* _Difference listings_:

================================

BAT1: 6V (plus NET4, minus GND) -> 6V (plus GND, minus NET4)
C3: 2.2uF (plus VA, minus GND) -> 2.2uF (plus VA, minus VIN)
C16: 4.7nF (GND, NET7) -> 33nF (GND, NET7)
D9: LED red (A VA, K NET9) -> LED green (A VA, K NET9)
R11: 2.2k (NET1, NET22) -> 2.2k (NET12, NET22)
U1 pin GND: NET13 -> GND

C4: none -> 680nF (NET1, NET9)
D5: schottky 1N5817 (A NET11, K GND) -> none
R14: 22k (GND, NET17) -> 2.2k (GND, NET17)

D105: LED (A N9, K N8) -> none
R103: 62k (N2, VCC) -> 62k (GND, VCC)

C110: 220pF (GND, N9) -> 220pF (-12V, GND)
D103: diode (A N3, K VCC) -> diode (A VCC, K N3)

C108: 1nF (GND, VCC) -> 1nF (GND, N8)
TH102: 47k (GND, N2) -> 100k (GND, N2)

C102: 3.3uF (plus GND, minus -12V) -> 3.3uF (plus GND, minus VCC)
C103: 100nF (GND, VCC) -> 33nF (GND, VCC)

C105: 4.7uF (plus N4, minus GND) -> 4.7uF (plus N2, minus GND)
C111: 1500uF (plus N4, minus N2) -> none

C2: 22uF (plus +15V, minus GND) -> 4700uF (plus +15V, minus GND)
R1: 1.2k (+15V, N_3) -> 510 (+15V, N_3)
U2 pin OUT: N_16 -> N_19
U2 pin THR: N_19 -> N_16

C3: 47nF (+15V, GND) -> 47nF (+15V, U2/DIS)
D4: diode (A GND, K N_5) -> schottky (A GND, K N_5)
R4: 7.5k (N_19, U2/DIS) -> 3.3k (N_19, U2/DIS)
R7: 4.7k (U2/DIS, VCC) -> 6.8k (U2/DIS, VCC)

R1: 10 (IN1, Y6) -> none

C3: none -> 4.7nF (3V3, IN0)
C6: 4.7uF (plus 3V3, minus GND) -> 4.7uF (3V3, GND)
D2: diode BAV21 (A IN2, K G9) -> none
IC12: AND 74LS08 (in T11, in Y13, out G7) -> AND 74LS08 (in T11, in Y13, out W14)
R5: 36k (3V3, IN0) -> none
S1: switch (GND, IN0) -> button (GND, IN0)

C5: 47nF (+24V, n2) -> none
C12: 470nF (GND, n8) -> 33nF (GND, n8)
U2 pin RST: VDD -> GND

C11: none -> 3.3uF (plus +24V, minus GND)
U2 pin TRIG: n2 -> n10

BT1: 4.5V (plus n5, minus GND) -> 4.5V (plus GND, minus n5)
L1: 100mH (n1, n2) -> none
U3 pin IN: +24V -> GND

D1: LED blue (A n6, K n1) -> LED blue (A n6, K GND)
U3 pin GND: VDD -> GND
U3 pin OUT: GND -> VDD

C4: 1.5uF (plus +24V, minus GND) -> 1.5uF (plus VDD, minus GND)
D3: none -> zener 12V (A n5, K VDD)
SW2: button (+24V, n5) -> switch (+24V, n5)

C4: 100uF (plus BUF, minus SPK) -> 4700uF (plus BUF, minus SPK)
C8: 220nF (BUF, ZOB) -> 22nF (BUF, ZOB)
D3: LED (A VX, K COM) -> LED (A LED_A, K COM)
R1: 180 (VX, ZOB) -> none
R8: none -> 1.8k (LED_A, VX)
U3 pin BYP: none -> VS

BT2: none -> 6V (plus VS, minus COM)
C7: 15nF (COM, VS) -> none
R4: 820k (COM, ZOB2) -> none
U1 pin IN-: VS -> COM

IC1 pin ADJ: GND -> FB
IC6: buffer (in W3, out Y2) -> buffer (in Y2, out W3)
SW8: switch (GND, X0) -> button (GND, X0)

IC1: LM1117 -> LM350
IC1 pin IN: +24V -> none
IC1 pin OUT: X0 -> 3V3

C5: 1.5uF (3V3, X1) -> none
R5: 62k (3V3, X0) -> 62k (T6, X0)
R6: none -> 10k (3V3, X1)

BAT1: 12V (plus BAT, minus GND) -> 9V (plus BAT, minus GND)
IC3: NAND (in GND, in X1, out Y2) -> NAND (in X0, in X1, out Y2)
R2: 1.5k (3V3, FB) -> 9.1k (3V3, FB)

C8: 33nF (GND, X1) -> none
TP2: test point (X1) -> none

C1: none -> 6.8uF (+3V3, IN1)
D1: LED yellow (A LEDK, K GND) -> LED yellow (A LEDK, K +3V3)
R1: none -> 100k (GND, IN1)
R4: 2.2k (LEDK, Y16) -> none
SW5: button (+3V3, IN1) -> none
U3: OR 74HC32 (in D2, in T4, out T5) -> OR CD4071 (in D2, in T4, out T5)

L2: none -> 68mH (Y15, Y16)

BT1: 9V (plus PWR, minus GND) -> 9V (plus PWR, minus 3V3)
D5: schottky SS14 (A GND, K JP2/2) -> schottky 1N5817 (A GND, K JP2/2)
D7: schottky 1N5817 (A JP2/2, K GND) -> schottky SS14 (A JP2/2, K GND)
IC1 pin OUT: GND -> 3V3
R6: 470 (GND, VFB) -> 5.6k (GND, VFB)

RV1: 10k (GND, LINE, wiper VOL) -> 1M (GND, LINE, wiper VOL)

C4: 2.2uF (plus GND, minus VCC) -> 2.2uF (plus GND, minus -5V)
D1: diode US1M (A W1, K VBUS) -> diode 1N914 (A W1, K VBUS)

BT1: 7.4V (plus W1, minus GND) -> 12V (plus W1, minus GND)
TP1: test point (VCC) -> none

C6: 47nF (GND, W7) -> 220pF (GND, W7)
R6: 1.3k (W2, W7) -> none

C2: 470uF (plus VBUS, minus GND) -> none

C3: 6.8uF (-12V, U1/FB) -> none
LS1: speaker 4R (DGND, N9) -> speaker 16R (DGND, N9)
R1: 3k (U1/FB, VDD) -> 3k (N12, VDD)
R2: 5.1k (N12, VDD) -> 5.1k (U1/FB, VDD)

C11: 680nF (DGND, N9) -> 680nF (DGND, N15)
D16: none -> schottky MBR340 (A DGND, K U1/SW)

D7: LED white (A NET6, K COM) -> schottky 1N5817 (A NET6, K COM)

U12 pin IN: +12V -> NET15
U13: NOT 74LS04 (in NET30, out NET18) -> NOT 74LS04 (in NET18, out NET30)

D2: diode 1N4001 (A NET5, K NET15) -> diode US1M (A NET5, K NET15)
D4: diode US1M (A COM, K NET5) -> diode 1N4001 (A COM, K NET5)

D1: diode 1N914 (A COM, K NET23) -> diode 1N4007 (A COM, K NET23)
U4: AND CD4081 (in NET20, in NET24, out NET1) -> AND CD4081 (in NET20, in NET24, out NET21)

================================

* _What is needed_: The full set of records above is to be printed again verbatim.

* _Response box_:
BAT1: 6V (plus NET4, minus GND) -> 6V (plus GND, minus NET4)
C3: 2.2uF (plus VA, minus GND) -> 2.2uF (plus VA, minus VIN)
C16: 4.7nF (GND, NET7) -> 33nF (GND, NET7)
D9: LED red (A VA, K NET9) -> LED green (A VA, K NET9)
R11: 2.2k (NET1, NET22) -> 2.2k (NET12, NET22)
U1 pin GND: NET13 -> GND

C4: none -> 680nF (NET1, NET9)
D5: schottky 1N5817 (A NET11, K GND) -> none
R14: 22k (GND, NET17) -> 2.2k (GND, NET17)

D105: LED (A N9, K N8) -> none
R103: 62k (N2, VCC) -> 62k (GND, VCC)

C110: 220pF (GND, N9) -> 220pF (-12V, GND)
D103: diode (A N3, K VCC) -> diode (A VCC, K N3)

C108: 1nF (GND, VCC) -> 1nF (GND, N8)
TH102: 47k (GND, N2) -> 100k (GND, N2)

C102: 3.3uF (plus GND, minus -12V) -> 3.3uF (plus GND, minus VCC)
C103: 100nF (GND, VCC) -> 33nF (GND, VCC)

C105: 4.7uF (plus N4, minus GND) -> 4.7uF (plus N2, minus GND)
C111: 1500uF (plus N4, minus N2) -> none

C2: 22uF (plus +15V, minus GND) -> 4700uF (plus +15V, minus GND)
R1: 1.2k (+15V, N_3) -> 510 (+15V, N_3)
U2 pin OUT: N_16 -> N_19
U2 pin THR: N_19 -> N_16

C3: 47nF (+15V, GND) -> 47nF (+15V, U2/DIS)
D4: diode (A GND, K N_5) -> schottky (A GND, K N_5)
R4: 7.5k (N_19, U2/DIS) -> 3.3k (N_19, U2/DIS)
R7: 4.7k (U2/DIS, VCC) -> 6.8k (U2/DIS, VCC)

R1: 10 (IN1, Y6) -> none

C3: none -> 4.7nF (3V3, IN0)
C6: 4.7uF (plus 3V3, minus GND) -> 4.7uF (3V3, GND)
D2: diode BAV21 (A IN2, K G9) -> none
IC12: AND 74LS08 (in T11, in Y13, out G7) -> AND 74LS08 (in T11, in Y13, out W14)
R5: 36k (3V3, IN0) -> none
S1: switch (GND, IN0) -> button (GND, IN0)

C5: 47nF (+24V, n2) -> none
C12: 470nF (GND, n8) -> 33nF (GND, n8)
U2 pin RST: VDD -> GND

C11: none -> 3.3uF (plus +24V, minus GND)
U2 pin TRIG: n2 -> n10

BT1: 4.5V (plus n5, minus GND) -> 4.5V (plus GND, minus n5)
L1: 100mH (n1, n2) -> none
U3 pin IN: +24V -> GND

D1: LED blue (A n6, K n1) -> LED blue (A n6, K GND)
U3 pin GND: VDD -> GND
U3 pin OUT: GND -> VDD

C4: 1.5uF (plus +24V, minus GND) -> 1.5uF (plus VDD, minus GND)
D3: none -> zener 12V (A n5, K VDD)
SW2: button (+24V, n5) -> switch (+24V, n5)

C4: 100uF (plus BUF, minus SPK) -> 4700uF (plus BUF, minus SPK)
C8: 220nF (BUF, ZOB) -> 22nF (BUF, ZOB)
D3: LED (A VX, K COM) -> LED (A LED_A, K COM)
R1: 180 (VX, ZOB) -> none
R8: none -> 1.8k (LED_A, VX)
U3 pin BYP: none -> VS

BT2: none -> 6V (plus VS, minus COM)
C7: 15nF (COM, VS) -> none
R4: 820k (COM, ZOB2) -> none
U1 pin IN-: VS -> COM

IC1 pin ADJ: GND -> FB
IC6: buffer (in W3, out Y2) -> buffer (in Y2, out W3)
SW8: switch (GND, X0) -> button (GND, X0)

IC1: LM1117 -> LM350
IC1 pin IN: +24V -> none
IC1 pin OUT: X0 -> 3V3

C5: 1.5uF (3V3, X1) -> none
R5: 62k (3V3, X0) -> 62k (T6, X0)
R6: none -> 10k (3V3, X1)

BAT1: 12V (plus BAT, minus GND) -> 9V (plus BAT, minus GND)
IC3: NAND (in GND, in X1, out Y2) -> NAND (in X0, in X1, out Y2)
R2: 1.5k (3V3, FB) -> 9.1k (3V3, FB)

C8: 33nF (GND, X1) -> none
TP2: test point (X1) -> none

C1: none -> 6.8uF (+3V3, IN1)
D1: LED yellow (A LEDK, K GND) -> LED yellow (A LEDK, K +3V3)
R1: none -> 100k (GND, IN1)
R4: 2.2k (LEDK, Y16) -> none
SW5: button (+3V3, IN1) -> none
U3: OR 74HC32 (in D2, in T4, out T5) -> OR CD4071 (in D2, in T4, out T5)

L2: none -> 68mH (Y15, Y16)

BT1: 9V (plus PWR, minus GND) -> 9V (plus PWR, minus 3V3)
D5: schottky SS14 (A GND, K JP2/2) -> schottky 1N5817 (A GND, K JP2/2)
D7: schottky 1N5817 (A JP2/2, K GND) -> schottky SS14 (A JP2/2, K GND)
IC1 pin OUT: GND -> 3V3
R6: 470 (GND, VFB) -> 5.6k (GND, VFB)

RV1: 10k (GND, LINE, wiper VOL) -> 1M (GND, LINE, wiper VOL)

C4: 2.2uF (plus GND, minus VCC) -> 2.2uF (plus GND, minus -5V)
D1: diode US1M (A W1, K VBUS) -> diode 1N914 (A W1, K VBUS)

BT1: 7.4V (plus W1, minus GND) -> 12V (plus W1, minus GND)
TP1: test point (VCC) -> none

C6: 47nF (GND, W7) -> 220pF (GND, W7)
R6: 1.3k (W2, W7) -> none

C2: 470uF (plus VBUS, minus GND) -> none

C3: 6.8uF (-12V, U1/FB) -> none
LS1: speaker 4R (DGND, N9) -> speaker 16R (DGND, N9)
R1: 3k (U1/FB, VDD) -> 3k (N12, VDD)
R2: 5.1k (N12, VDD) -> 5.1k (U1/FB, VDD)

C11: 680nF (DGND, N9) -> 680nF (DGND, N15)
D16: none -> schottky MBR340 (A DGND, K U1/SW)

D7: LED white (A NET6, K COM) -> schottky 1N5817 (A NET6, K COM)

U12 pin IN: +12V -> NET15
U13: NOT 74LS04 (in NET30, out NET18) -> NOT 74LS04 (in NET18, out NET30)

D2: diode 1N4001 (A NET5, K NET15) -> diode US1M (A NET5, K NET15)
D4: diode US1M (A COM, K NET5) -> diode 1N4001 (A COM, K NET5)

D1: diode 1N914 (A COM, K NET23) -> diode 1N4007 (A COM, K NET23)
U4: AND CD4081 (in NET20, in NET24, out NET1) -> AND CD4081 (in NET20, in NET24, out NET21)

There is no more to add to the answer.